▶ WHAT IS EXPECTED
Search term "white": please show all lines in the listing that contain it.

▶ MATERIAL SHOWN
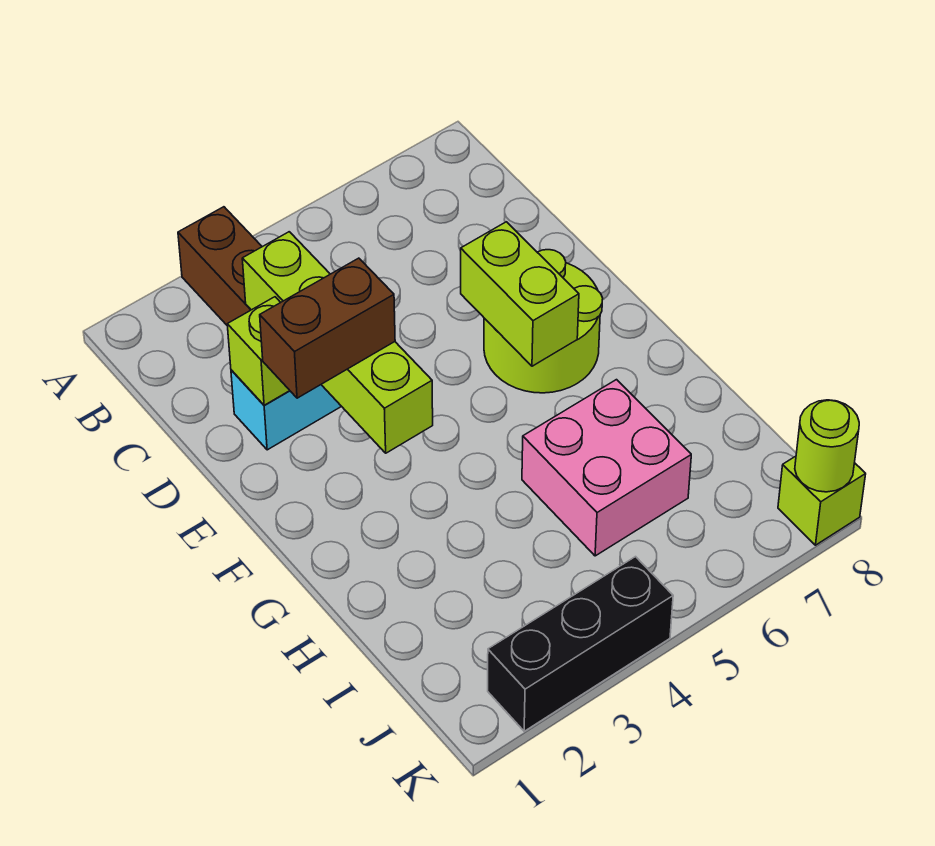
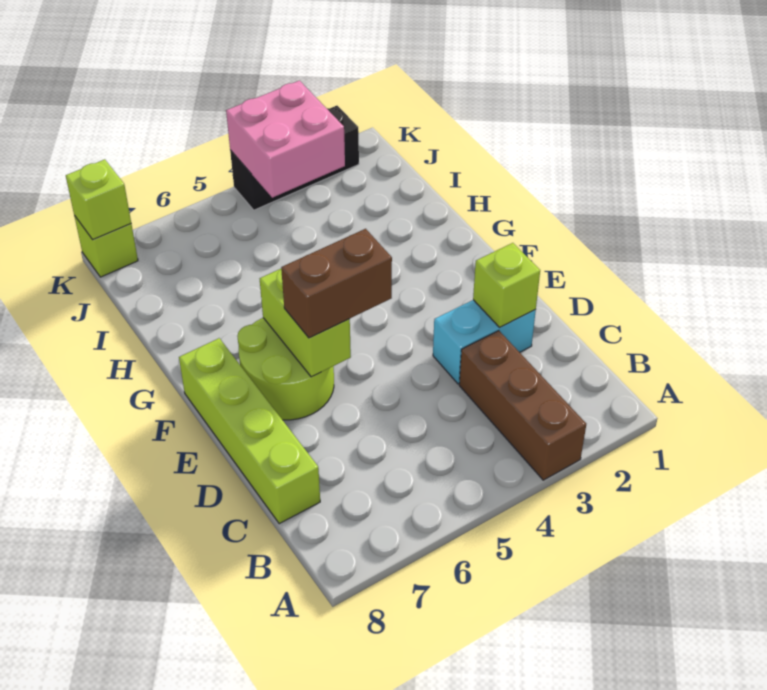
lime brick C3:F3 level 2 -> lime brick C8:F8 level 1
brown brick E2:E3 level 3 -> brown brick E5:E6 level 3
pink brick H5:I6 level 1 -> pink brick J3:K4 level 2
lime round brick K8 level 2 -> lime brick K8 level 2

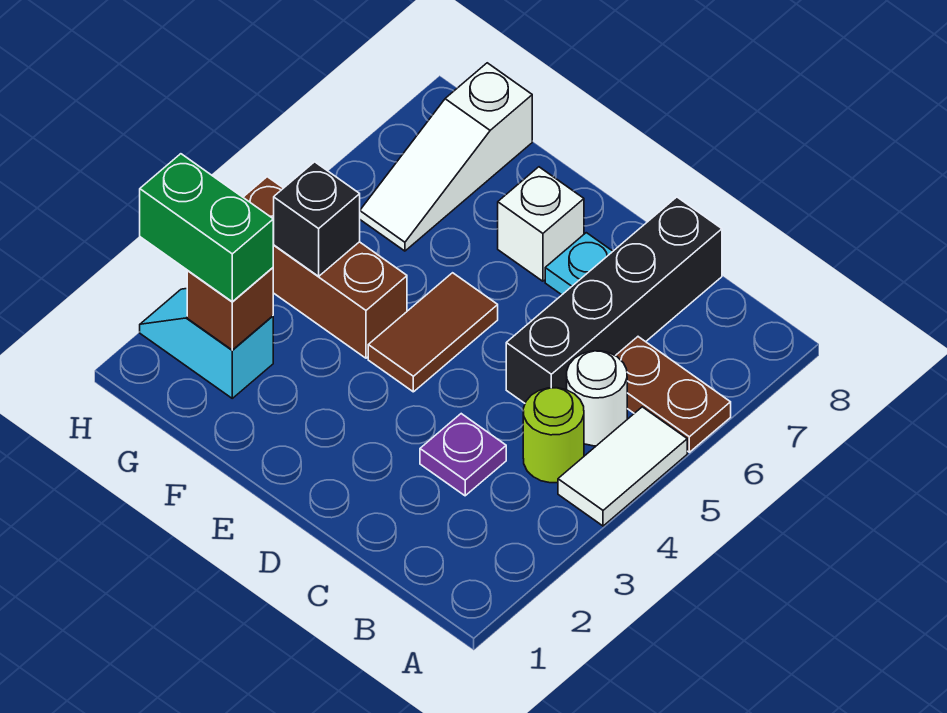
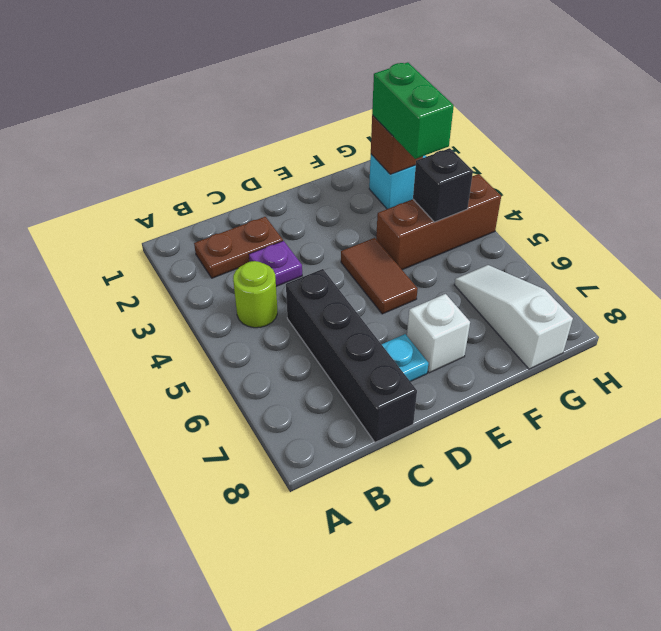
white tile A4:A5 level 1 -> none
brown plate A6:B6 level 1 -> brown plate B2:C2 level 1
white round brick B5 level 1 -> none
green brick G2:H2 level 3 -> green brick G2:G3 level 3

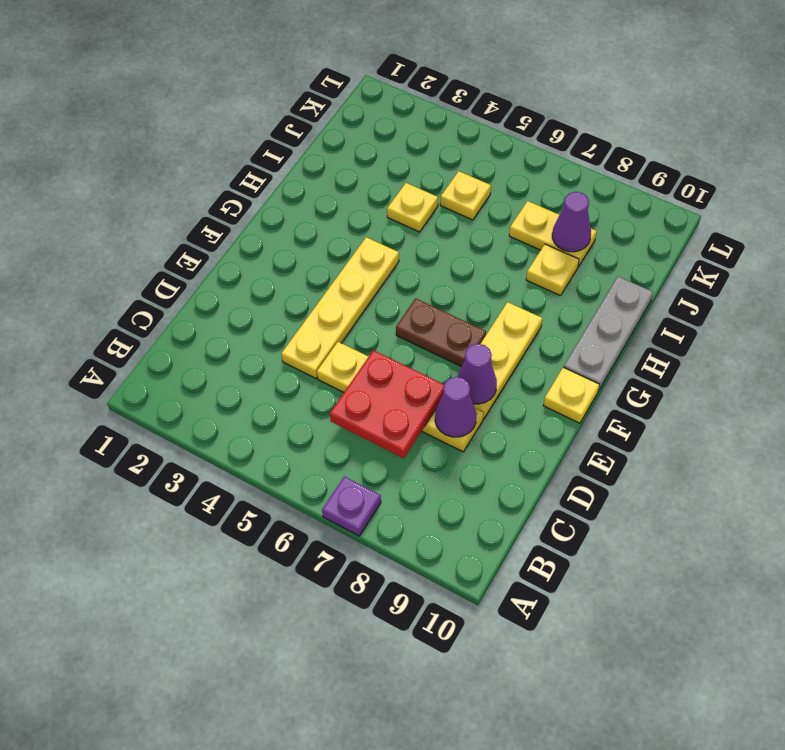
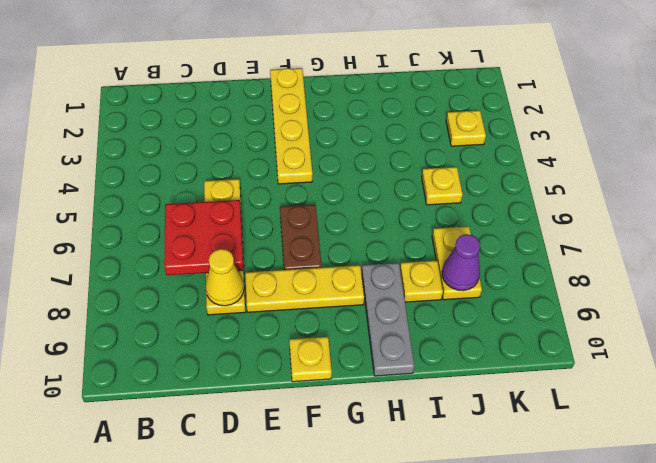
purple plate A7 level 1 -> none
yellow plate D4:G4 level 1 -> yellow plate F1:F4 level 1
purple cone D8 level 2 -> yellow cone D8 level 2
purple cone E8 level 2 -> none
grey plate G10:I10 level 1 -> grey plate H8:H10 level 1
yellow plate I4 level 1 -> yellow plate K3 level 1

▶ WRITTEN RESPONSE
white tile A4:A5 level 1 -> none
white round brick B5 level 1 -> none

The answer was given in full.